Source records below:

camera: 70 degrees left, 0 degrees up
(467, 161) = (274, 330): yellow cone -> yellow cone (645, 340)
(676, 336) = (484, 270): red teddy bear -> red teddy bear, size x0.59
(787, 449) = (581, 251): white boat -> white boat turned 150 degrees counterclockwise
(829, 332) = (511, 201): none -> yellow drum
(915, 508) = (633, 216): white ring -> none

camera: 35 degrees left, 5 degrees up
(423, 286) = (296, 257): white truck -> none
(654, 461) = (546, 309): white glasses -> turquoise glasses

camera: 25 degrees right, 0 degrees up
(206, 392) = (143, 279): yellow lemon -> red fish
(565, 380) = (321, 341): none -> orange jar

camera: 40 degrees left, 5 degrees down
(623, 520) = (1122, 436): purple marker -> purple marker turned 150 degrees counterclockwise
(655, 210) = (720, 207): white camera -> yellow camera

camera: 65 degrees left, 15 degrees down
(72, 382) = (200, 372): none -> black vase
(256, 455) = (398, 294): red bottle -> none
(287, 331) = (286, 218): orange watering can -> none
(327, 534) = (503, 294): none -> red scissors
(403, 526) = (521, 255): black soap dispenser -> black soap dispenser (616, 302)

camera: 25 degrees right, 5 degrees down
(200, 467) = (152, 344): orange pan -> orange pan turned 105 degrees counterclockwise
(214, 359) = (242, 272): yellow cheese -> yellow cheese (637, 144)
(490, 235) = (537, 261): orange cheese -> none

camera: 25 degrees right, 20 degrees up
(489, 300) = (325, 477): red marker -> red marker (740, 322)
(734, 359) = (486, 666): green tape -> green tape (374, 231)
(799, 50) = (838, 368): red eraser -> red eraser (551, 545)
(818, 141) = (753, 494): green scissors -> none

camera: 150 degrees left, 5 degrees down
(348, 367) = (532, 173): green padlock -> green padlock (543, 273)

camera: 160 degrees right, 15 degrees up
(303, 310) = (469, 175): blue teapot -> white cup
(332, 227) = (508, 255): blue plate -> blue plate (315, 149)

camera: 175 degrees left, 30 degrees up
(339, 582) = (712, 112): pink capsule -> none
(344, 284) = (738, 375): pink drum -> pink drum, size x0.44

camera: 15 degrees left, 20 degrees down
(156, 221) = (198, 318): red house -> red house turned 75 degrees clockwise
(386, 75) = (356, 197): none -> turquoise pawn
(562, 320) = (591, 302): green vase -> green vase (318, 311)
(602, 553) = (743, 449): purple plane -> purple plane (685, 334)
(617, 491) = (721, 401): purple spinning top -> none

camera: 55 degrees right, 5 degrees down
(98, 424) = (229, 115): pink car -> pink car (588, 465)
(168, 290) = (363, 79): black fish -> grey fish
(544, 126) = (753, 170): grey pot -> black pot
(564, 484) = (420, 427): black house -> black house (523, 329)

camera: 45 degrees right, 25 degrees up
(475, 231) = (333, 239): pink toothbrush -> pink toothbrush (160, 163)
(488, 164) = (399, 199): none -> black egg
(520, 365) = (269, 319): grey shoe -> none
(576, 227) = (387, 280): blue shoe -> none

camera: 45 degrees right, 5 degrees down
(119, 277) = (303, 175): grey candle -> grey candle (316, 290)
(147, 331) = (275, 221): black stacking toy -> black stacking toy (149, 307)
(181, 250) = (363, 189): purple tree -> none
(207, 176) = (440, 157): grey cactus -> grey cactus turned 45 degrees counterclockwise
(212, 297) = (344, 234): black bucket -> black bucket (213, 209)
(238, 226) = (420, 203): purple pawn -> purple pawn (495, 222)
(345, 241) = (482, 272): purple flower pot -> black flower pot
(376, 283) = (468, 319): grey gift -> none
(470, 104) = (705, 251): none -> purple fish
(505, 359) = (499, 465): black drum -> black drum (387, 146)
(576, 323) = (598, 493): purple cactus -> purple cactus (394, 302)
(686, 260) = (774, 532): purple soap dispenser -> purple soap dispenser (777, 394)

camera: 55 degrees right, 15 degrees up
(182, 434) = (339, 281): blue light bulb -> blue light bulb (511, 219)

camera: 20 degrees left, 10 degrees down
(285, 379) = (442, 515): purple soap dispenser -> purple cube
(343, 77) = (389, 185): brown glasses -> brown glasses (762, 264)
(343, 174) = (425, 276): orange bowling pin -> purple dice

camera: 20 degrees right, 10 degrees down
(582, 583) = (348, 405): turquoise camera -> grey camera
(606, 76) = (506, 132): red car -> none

End of Source records.

:: Task ::
Return, unchanged, the run of lines above that opens with the line containing "(303, 310) = (469, 175): blue" and closes with the line containing "(343, 174) = (425, 276): orange". Include both.

:: Output of the task ::
(303, 310) = (469, 175): blue teapot -> white cup
(332, 227) = (508, 255): blue plate -> blue plate (315, 149)

camera: 175 degrees left, 30 degrees up
(339, 582) = (712, 112): pink capsule -> none
(344, 284) = (738, 375): pink drum -> pink drum, size x0.44

camera: 15 degrees left, 20 degrees down
(156, 221) = (198, 318): red house -> red house turned 75 degrees clockwise
(386, 75) = (356, 197): none -> turquoise pawn
(562, 320) = (591, 302): green vase -> green vase (318, 311)
(602, 553) = (743, 449): purple plane -> purple plane (685, 334)
(617, 491) = (721, 401): purple spinning top -> none

camera: 55 degrees right, 5 degrees down
(98, 424) = (229, 115): pink car -> pink car (588, 465)
(168, 290) = (363, 79): black fish -> grey fish
(544, 126) = (753, 170): grey pot -> black pot
(564, 484) = (420, 427): black house -> black house (523, 329)

camera: 45 degrees right, 25 degrees up
(475, 231) = (333, 239): pink toothbrush -> pink toothbrush (160, 163)
(488, 164) = (399, 199): none -> black egg
(520, 365) = (269, 319): grey shoe -> none
(576, 227) = (387, 280): blue shoe -> none

camera: 45 degrees right, 5 degrees down
(119, 277) = (303, 175): grey candle -> grey candle (316, 290)
(147, 331) = (275, 221): black stacking toy -> black stacking toy (149, 307)
(181, 250) = (363, 189): purple tree -> none
(207, 176) = (440, 157): grey cactus -> grey cactus turned 45 degrees counterclockwise
(212, 297) = (344, 234): black bucket -> black bucket (213, 209)
(238, 226) = (420, 203): purple pawn -> purple pawn (495, 222)
(345, 241) = (482, 272): purple flower pot -> black flower pot
(376, 283) = (468, 319): grey gift -> none
(470, 104) = (705, 251): none -> purple fish
(505, 359) = (499, 465): black drum -> black drum (387, 146)
(576, 323) = (598, 493): purple cactus -> purple cactus (394, 302)
(686, 260) = (774, 532): purple soap dispenser -> purple soap dispenser (777, 394)

camera: 55 degrees right, 15 degrees up
(182, 434) = (339, 281): blue light bulb -> blue light bulb (511, 219)

camera: 20 degrees left, 10 degrees down
(285, 379) = (442, 515): purple soap dispenser -> purple cube
(343, 77) = (389, 185): brown glasses -> brown glasses (762, 264)
(343, 174) = (425, 276): orange bowling pin -> purple dice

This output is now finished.